'''
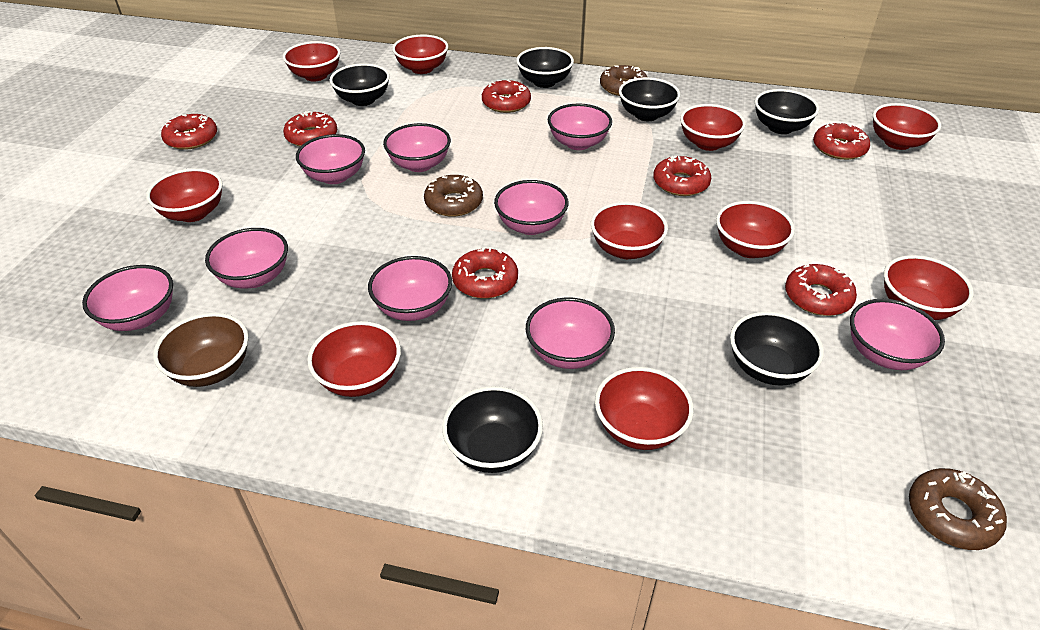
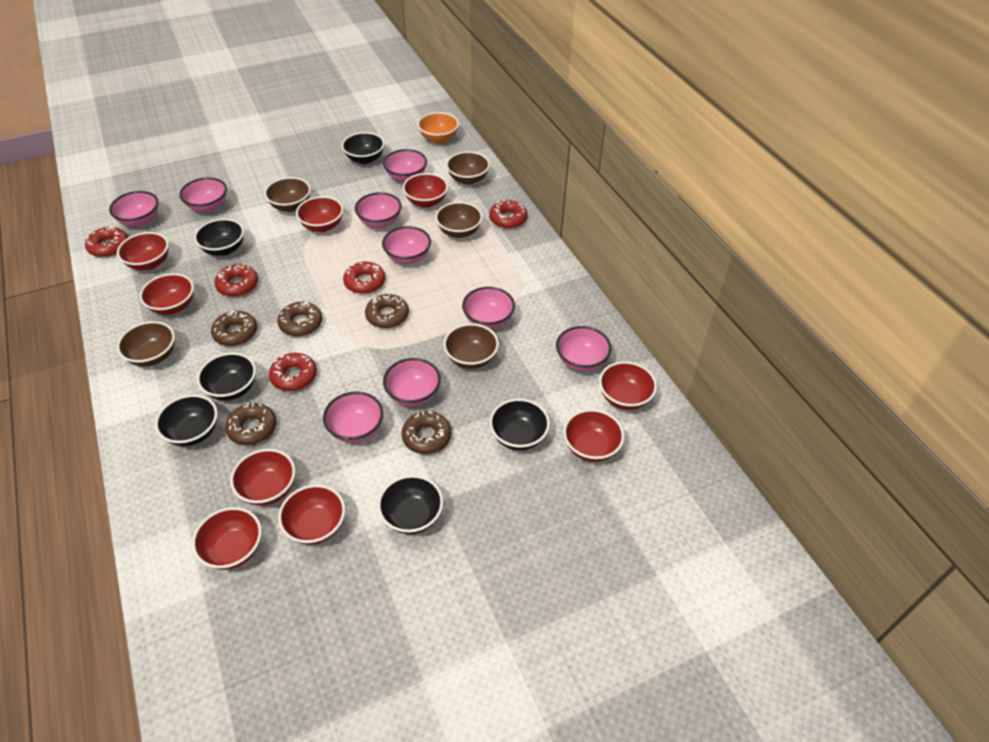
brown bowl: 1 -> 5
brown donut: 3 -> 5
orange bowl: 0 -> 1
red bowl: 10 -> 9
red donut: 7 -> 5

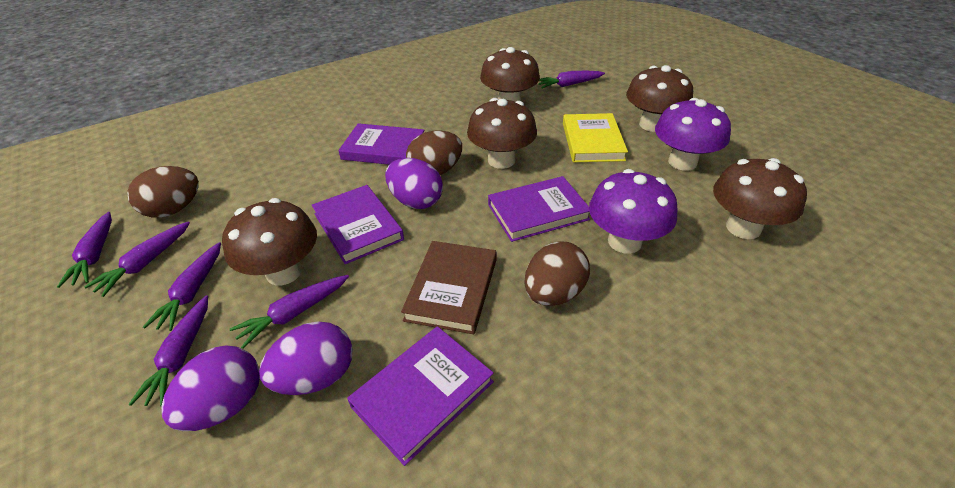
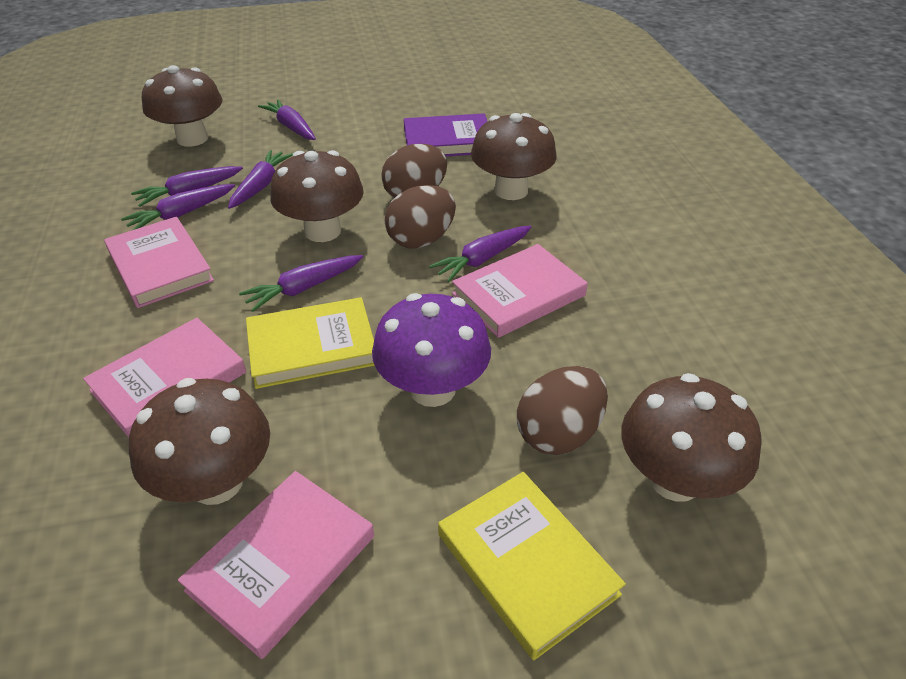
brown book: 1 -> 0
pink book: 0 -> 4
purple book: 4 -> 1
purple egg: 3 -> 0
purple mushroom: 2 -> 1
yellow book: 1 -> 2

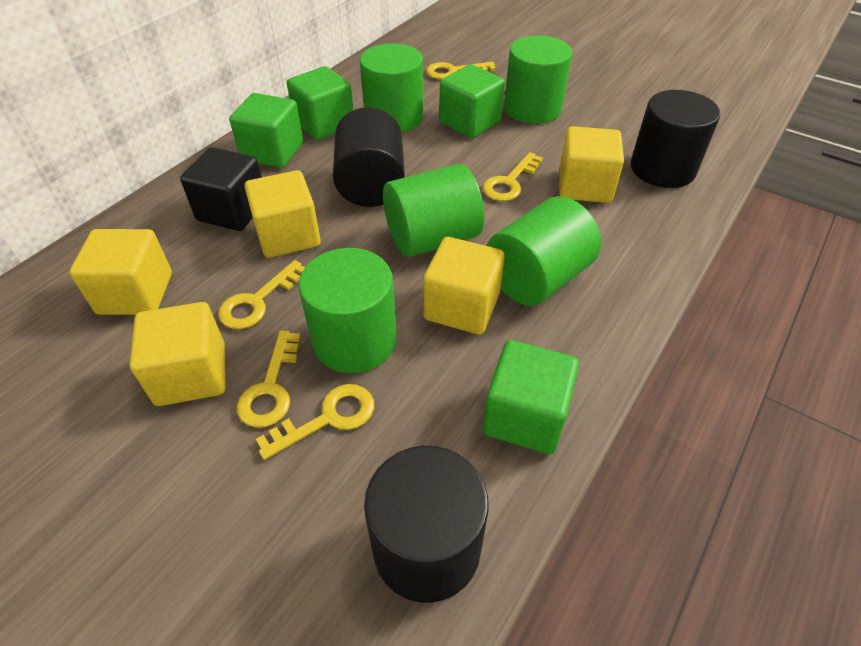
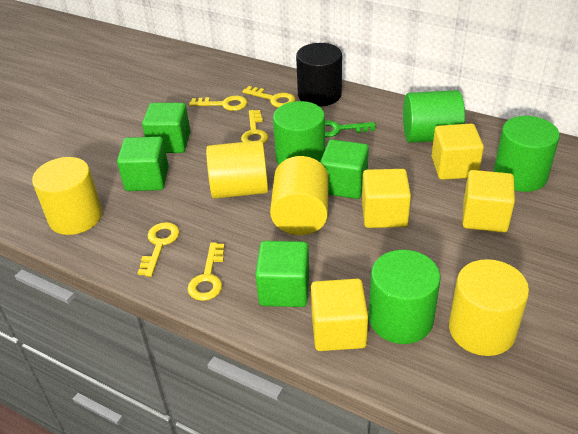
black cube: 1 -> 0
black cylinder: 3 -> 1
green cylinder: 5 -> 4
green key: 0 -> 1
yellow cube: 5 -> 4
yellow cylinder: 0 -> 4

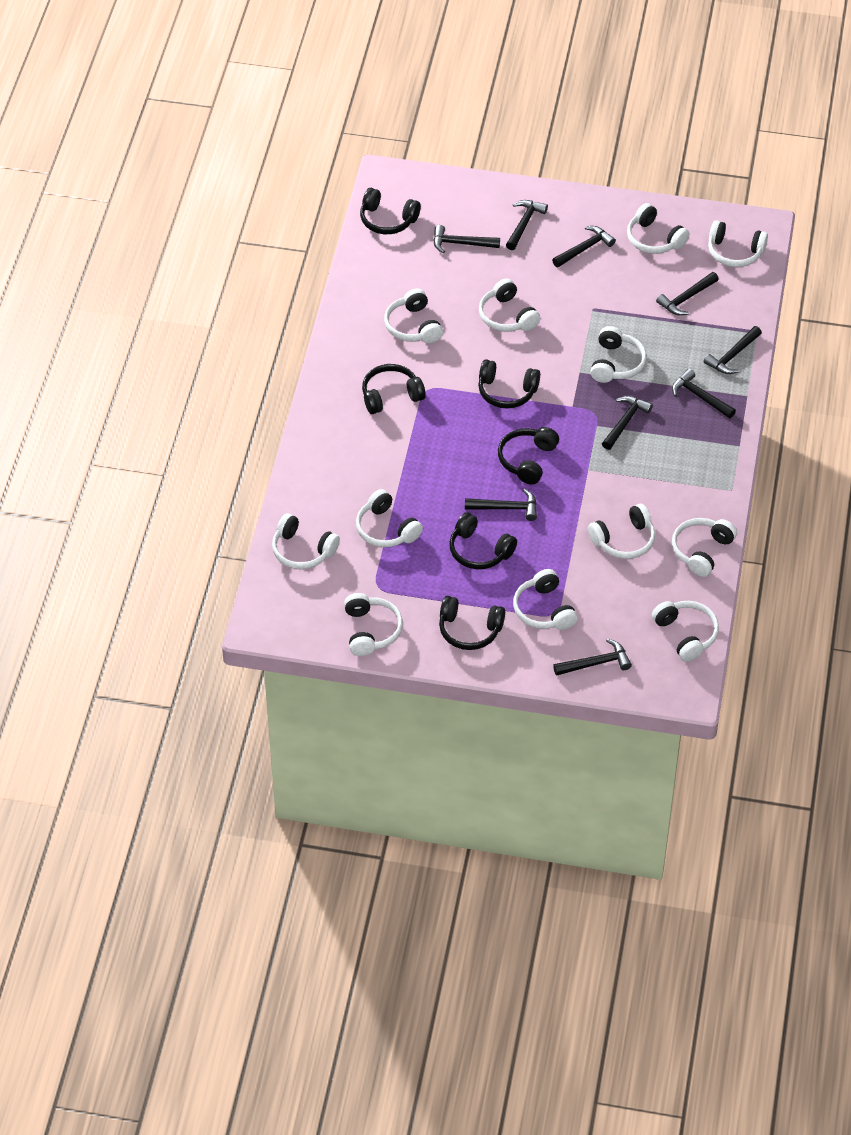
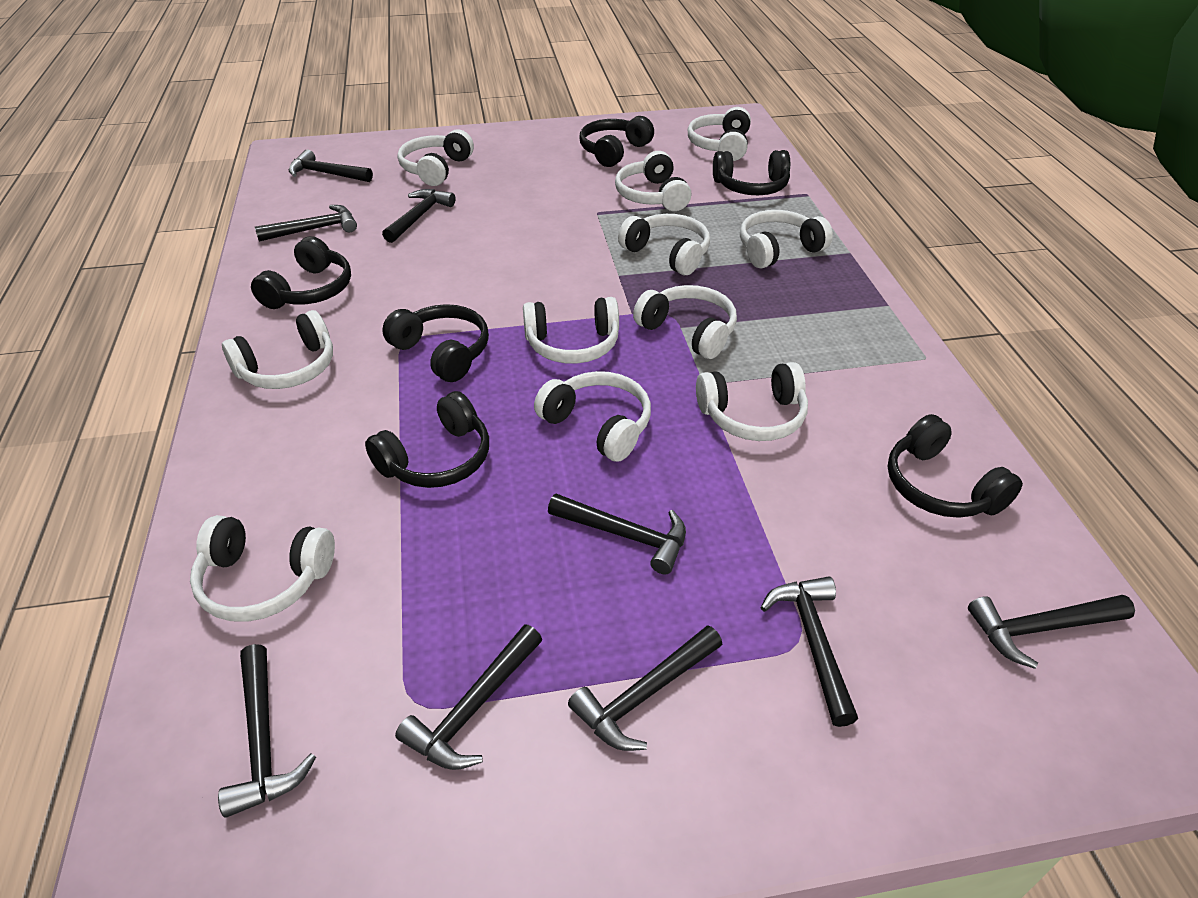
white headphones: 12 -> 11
'''
**ASSIGNED TASK**
Would you reproduce the listing above in full and exactly, without its pictures?

**RESULT BELOW**
brown bowl: 1 -> 5
brown donut: 3 -> 5
orange bowl: 0 -> 1
red bowl: 10 -> 9
red donut: 7 -> 5

brown book: 1 -> 0
pink book: 0 -> 4
purple book: 4 -> 1
purple egg: 3 -> 0
purple mushroom: 2 -> 1
yellow book: 1 -> 2

black cube: 1 -> 0
black cylinder: 3 -> 1
green cylinder: 5 -> 4
green key: 0 -> 1
yellow cube: 5 -> 4
yellow cylinder: 0 -> 4

white headphones: 12 -> 11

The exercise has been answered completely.